## What needs to be done
Show each line of the records below where the word "brown" occurs.

## Entries shown
◇ ◇ ◇ ◇ ◇

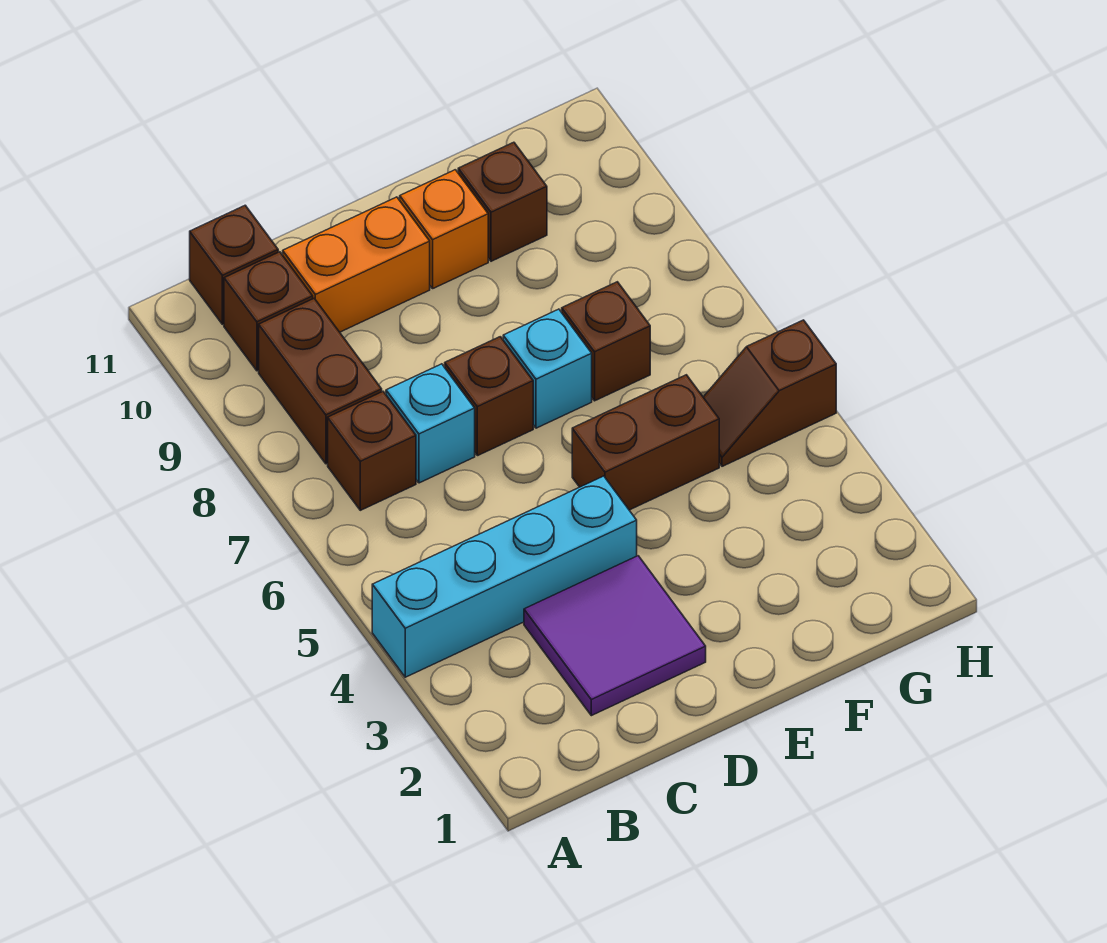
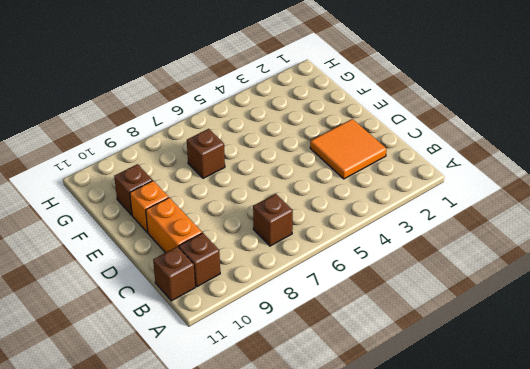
orange tile C2:D3 level 1 -> purple tile C2:D3 level 1
none -> cyan brick A4:D4 level 1
none -> brown brick B8:B9 level 1
none -> cyan brick C7 level 1

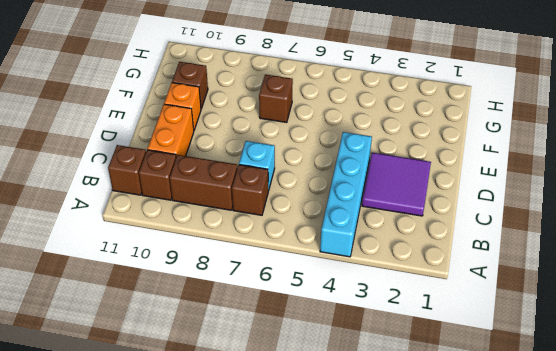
none -> brown brick D7 level 1
none -> brown brick E5:F5 level 1
none -> cyan brick E7 level 1

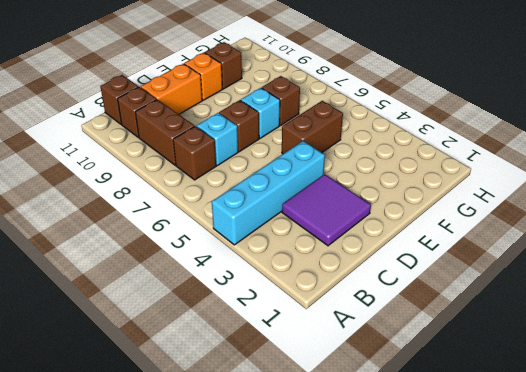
none -> brown slope G5:H5 level 1 top H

◇ ◇ ◇ ◇ ◇

## Answer to the problem
none -> brown brick B8:B9 level 1
none -> brown brick D7 level 1
none -> brown brick E5:F5 level 1
none -> brown slope G5:H5 level 1 top H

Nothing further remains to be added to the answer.